• **What is being asked**: Return only the stretch of the material below that begins with the line containing "turquoise cap [443,176,554,247]" and ends with the line containing "white cone [321,202,379,260]", exactly; both of those lines belong to it.

--- Supplied information ---

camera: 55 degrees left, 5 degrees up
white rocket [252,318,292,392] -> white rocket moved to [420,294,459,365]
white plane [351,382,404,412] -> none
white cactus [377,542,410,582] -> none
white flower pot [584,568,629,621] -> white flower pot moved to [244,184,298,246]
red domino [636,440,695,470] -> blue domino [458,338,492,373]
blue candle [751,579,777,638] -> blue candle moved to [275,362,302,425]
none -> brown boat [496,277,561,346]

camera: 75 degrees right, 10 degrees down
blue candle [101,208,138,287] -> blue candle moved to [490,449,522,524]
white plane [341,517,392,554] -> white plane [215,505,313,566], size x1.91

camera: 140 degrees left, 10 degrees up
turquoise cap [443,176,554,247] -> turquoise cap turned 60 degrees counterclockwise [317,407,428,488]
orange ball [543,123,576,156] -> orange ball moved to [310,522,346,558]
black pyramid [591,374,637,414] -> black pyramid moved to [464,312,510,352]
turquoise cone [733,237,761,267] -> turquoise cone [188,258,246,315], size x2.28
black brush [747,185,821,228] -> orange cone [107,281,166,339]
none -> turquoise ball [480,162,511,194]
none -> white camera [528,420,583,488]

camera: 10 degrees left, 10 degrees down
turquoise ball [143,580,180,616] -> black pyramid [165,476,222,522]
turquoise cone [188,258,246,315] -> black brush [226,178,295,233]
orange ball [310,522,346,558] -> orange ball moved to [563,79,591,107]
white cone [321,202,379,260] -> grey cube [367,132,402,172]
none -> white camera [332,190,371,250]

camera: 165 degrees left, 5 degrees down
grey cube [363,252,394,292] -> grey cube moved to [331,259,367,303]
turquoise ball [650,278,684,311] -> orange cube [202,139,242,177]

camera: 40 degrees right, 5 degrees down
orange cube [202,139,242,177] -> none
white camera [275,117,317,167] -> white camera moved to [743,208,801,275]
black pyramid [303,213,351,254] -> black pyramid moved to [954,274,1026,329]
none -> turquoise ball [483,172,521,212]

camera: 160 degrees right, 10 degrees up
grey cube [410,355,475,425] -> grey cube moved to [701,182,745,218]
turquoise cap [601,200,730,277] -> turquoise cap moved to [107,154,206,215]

---

• **Answer to this exercise**:
turquoise cap [443,176,554,247] -> turquoise cap turned 60 degrees counterclockwise [317,407,428,488]
orange ball [543,123,576,156] -> orange ball moved to [310,522,346,558]
black pyramid [591,374,637,414] -> black pyramid moved to [464,312,510,352]
turquoise cone [733,237,761,267] -> turquoise cone [188,258,246,315], size x2.28
black brush [747,185,821,228] -> orange cone [107,281,166,339]
none -> turquoise ball [480,162,511,194]
none -> white camera [528,420,583,488]

camera: 10 degrees left, 10 degrees down
turquoise ball [143,580,180,616] -> black pyramid [165,476,222,522]
turquoise cone [188,258,246,315] -> black brush [226,178,295,233]
orange ball [310,522,346,558] -> orange ball moved to [563,79,591,107]
white cone [321,202,379,260] -> grey cube [367,132,402,172]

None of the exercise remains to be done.